- Opening Delimiter -

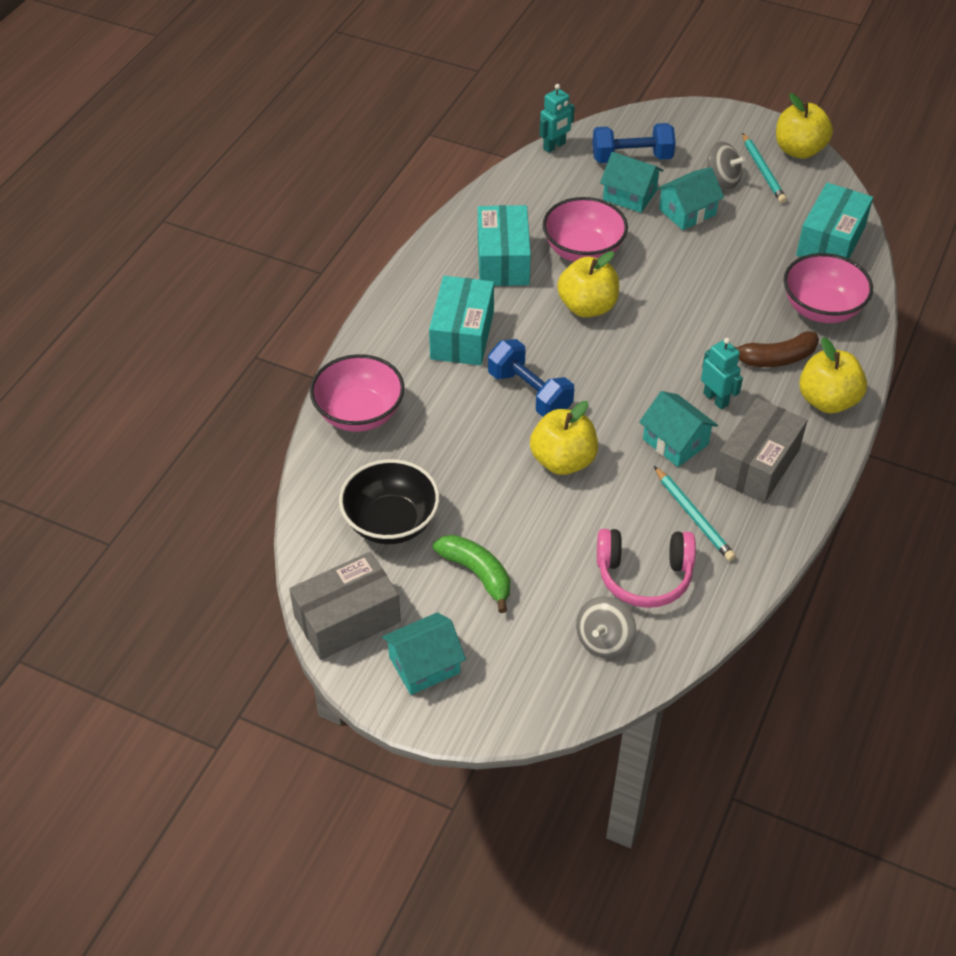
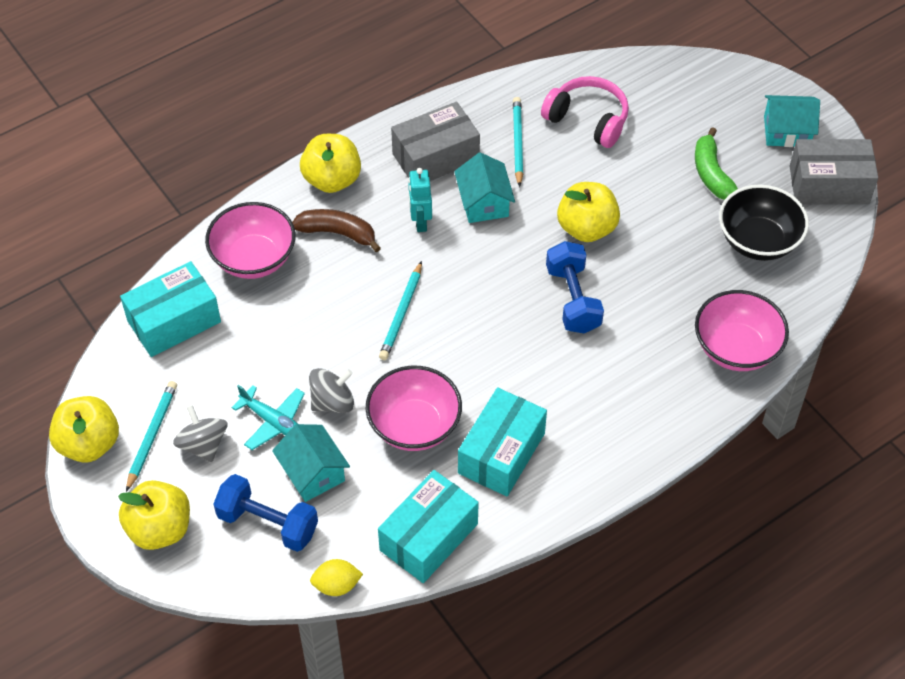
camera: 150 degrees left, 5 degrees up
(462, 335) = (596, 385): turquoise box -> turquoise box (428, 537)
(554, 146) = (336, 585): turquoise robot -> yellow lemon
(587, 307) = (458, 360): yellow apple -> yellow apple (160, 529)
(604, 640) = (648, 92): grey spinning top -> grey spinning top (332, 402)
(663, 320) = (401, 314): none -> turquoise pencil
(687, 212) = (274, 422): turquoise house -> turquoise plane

- Closing Delimiter -

Repeat, exactly as they stand, the line that contains "(462, 335) = (596, 385): turquoise" and all the lines after it in the data above.

(462, 335) = (596, 385): turquoise box -> turquoise box (428, 537)
(554, 146) = (336, 585): turquoise robot -> yellow lemon
(587, 307) = (458, 360): yellow apple -> yellow apple (160, 529)
(604, 640) = (648, 92): grey spinning top -> grey spinning top (332, 402)
(663, 320) = (401, 314): none -> turquoise pencil
(687, 212) = (274, 422): turquoise house -> turquoise plane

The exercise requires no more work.